= PROBLEM REQUIREMENTS =
The response must be made up of the lines in the entries below that contain "none".

= PROVIDED MATERIAL =
· · · · ·

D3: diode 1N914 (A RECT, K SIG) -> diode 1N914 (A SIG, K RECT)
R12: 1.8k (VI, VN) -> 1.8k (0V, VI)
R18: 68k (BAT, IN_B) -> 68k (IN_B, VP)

· · · · ·

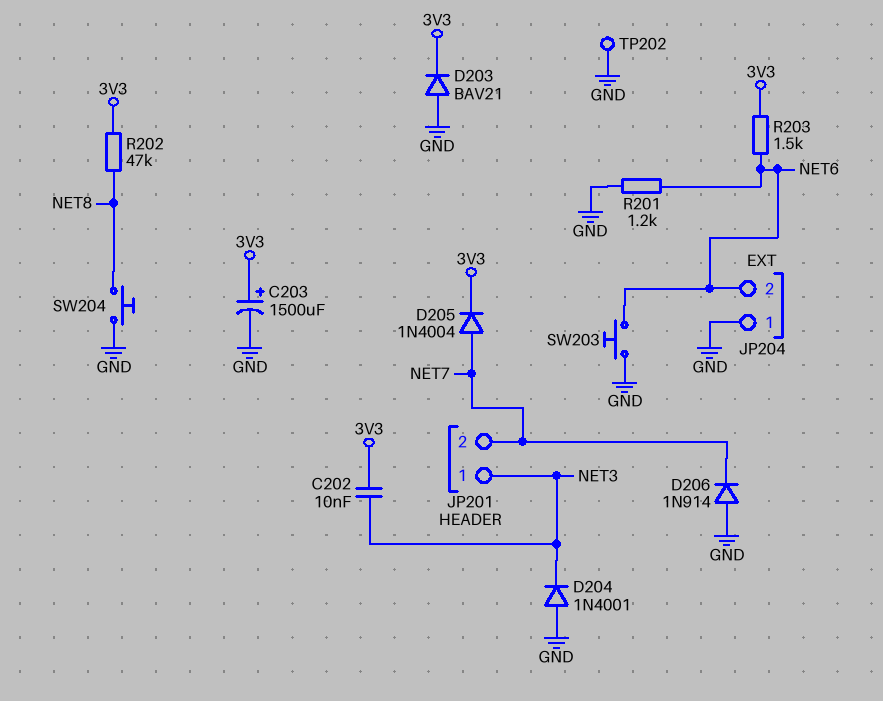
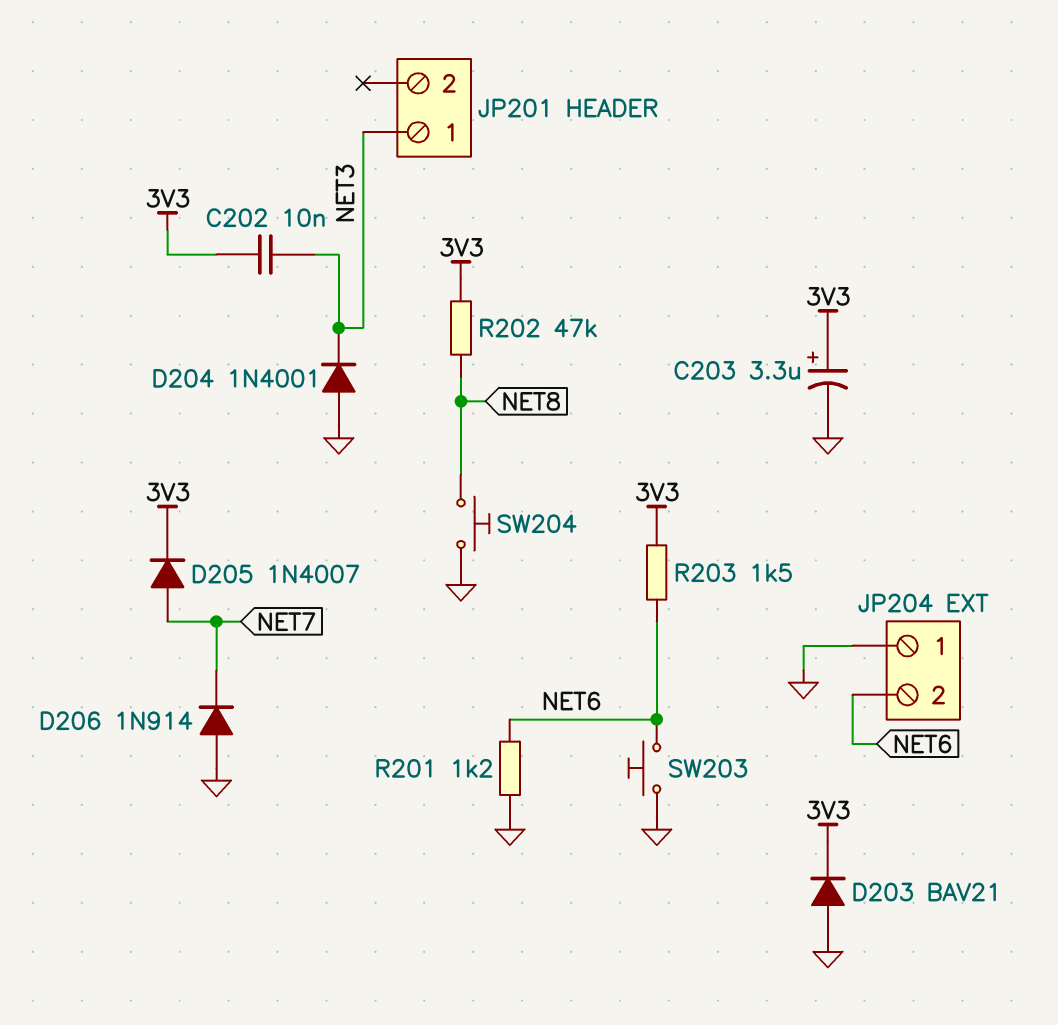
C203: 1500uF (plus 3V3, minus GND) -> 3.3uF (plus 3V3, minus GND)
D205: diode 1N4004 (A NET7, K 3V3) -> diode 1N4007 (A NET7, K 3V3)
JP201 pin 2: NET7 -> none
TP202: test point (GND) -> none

· · · · ·

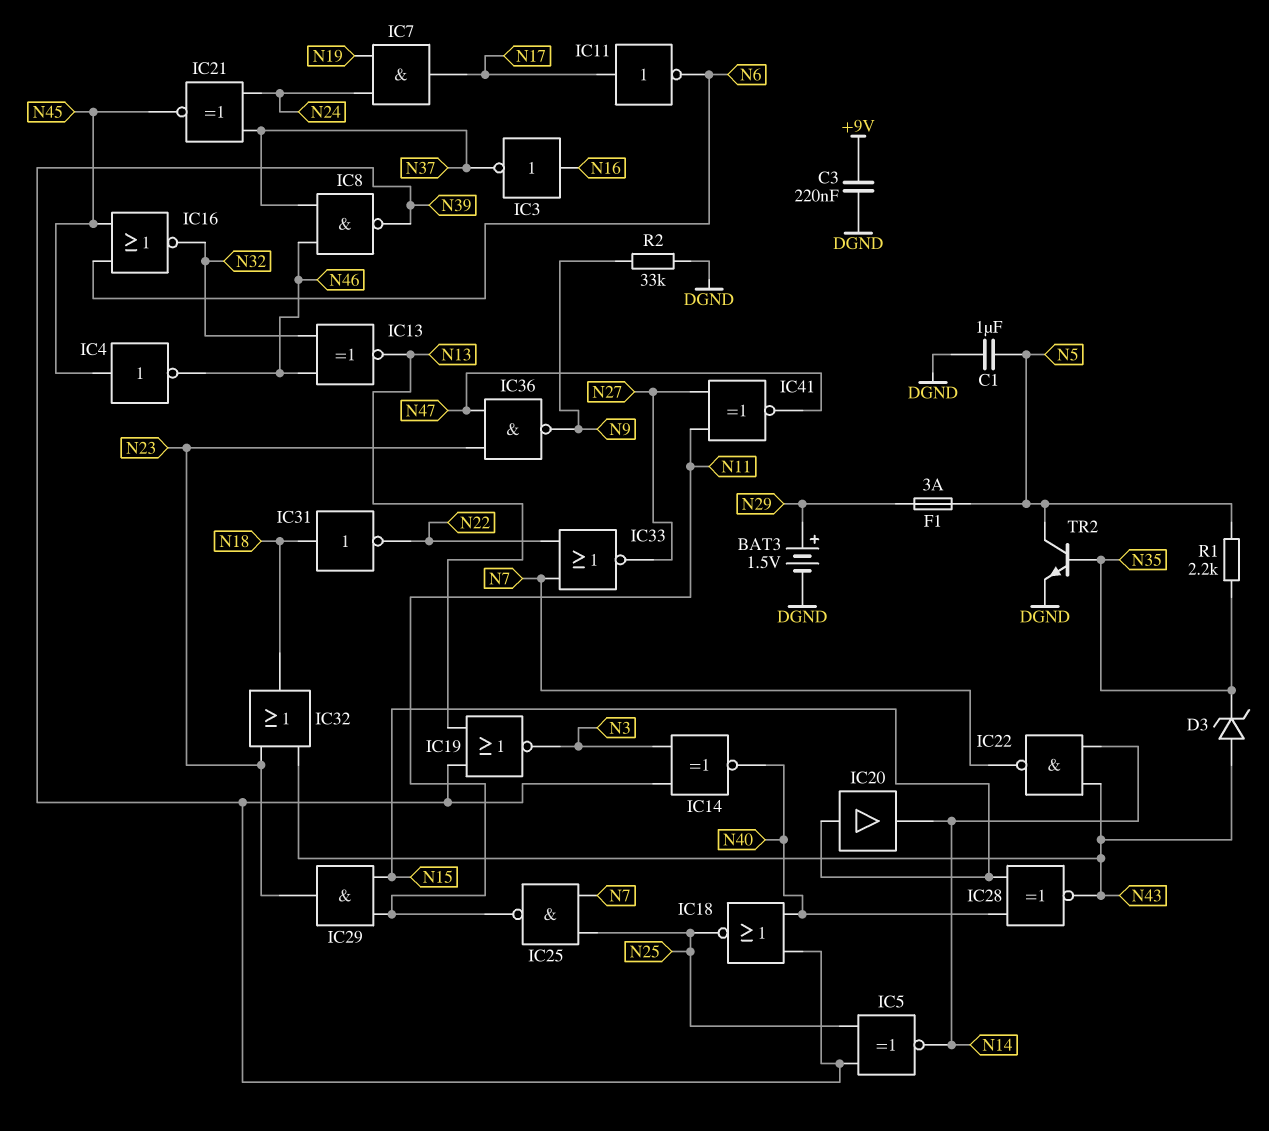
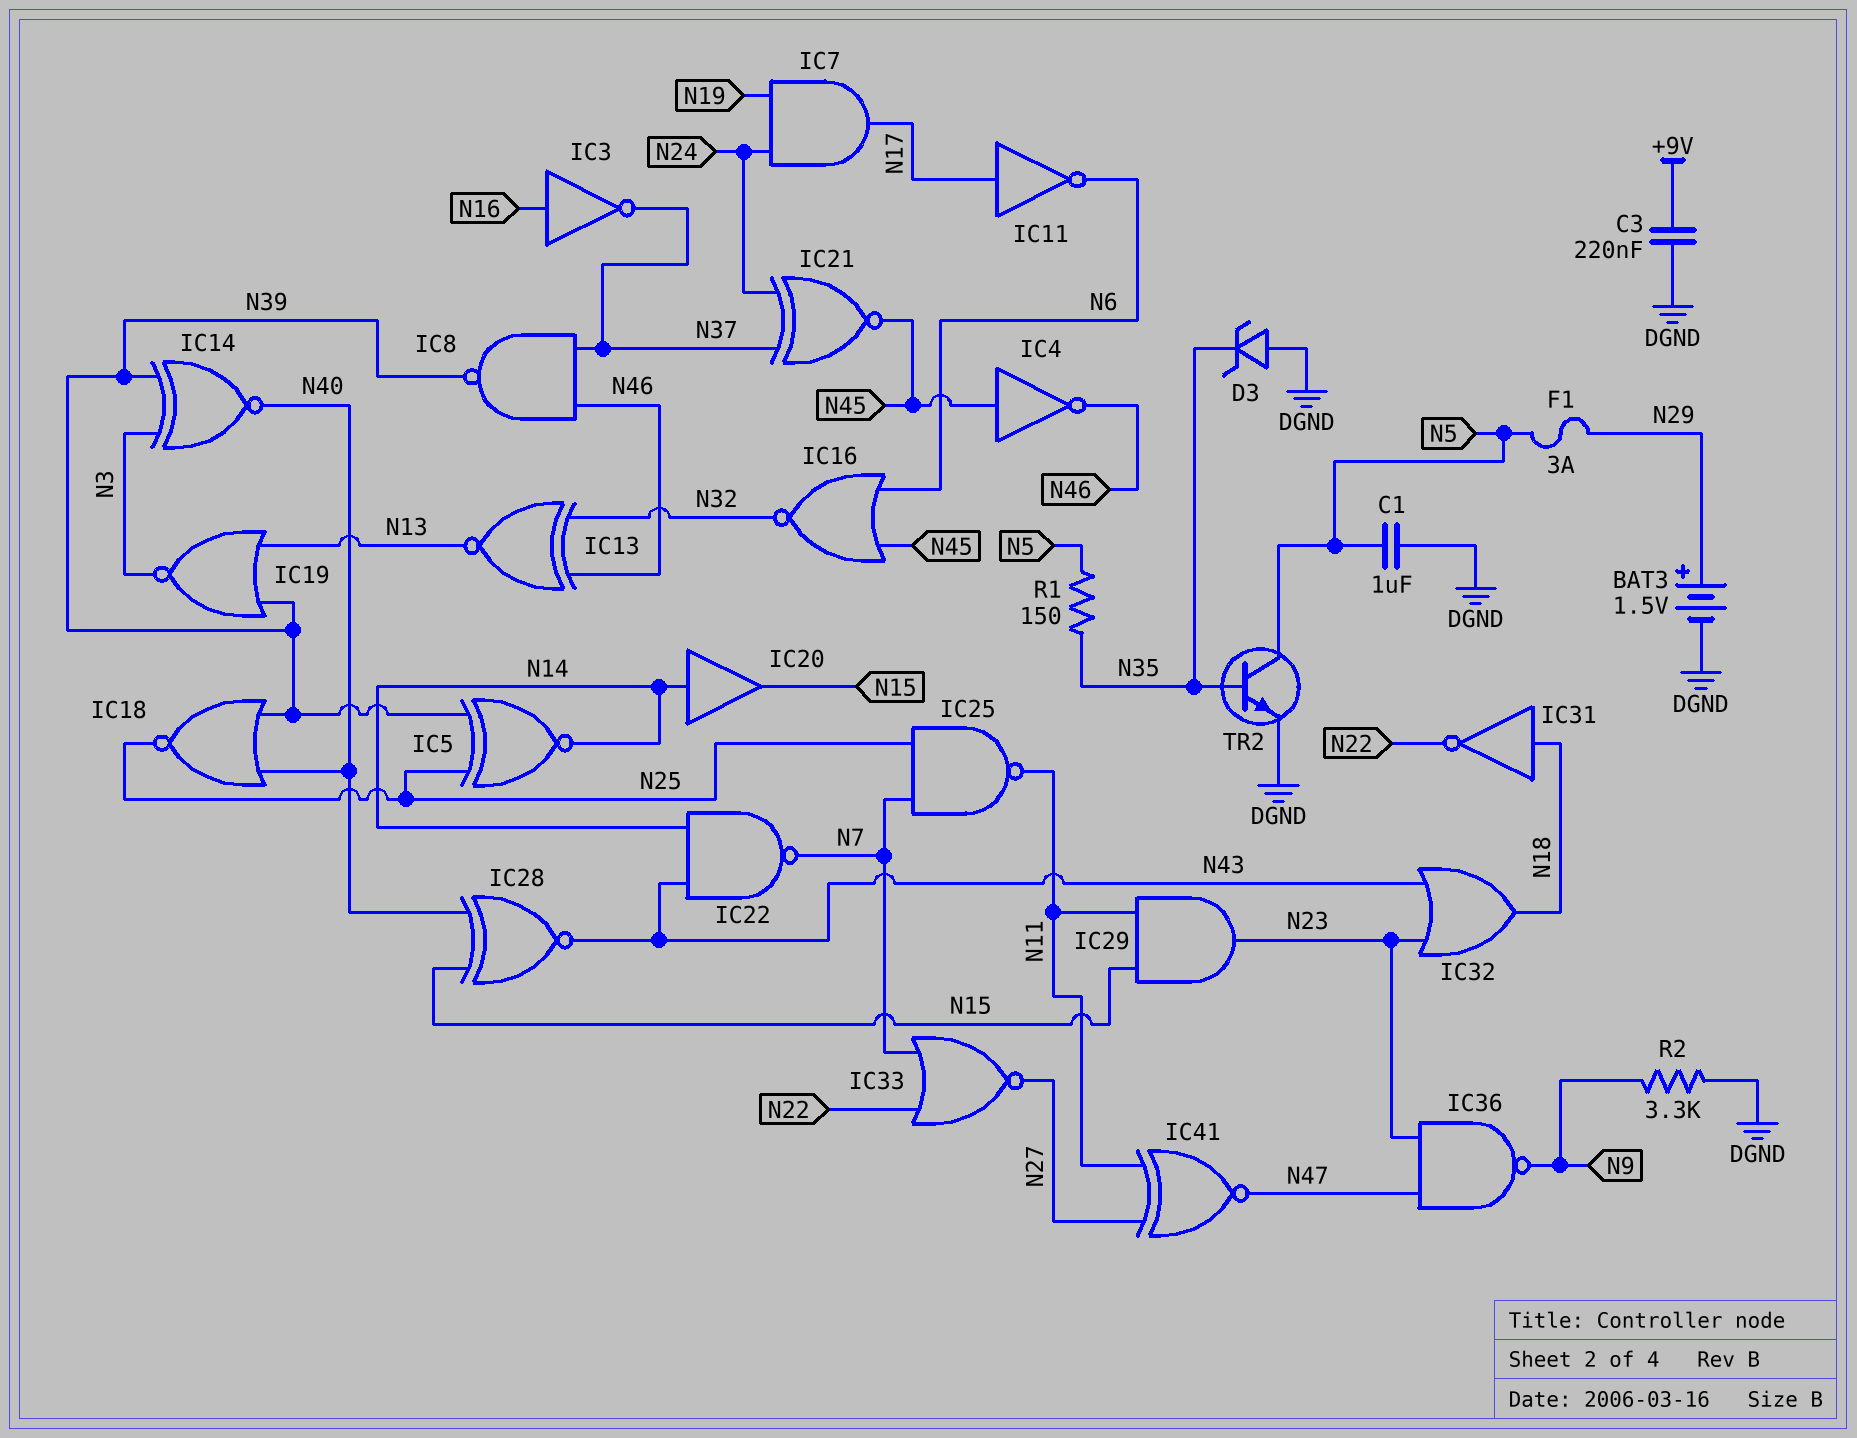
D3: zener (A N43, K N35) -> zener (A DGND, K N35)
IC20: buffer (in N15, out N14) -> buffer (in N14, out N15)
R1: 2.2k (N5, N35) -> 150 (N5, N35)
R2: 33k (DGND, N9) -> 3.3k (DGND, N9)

· · · · ·

= ANSWER SPACE =
JP201 pin 2: NET7 -> none
TP202: test point (GND) -> none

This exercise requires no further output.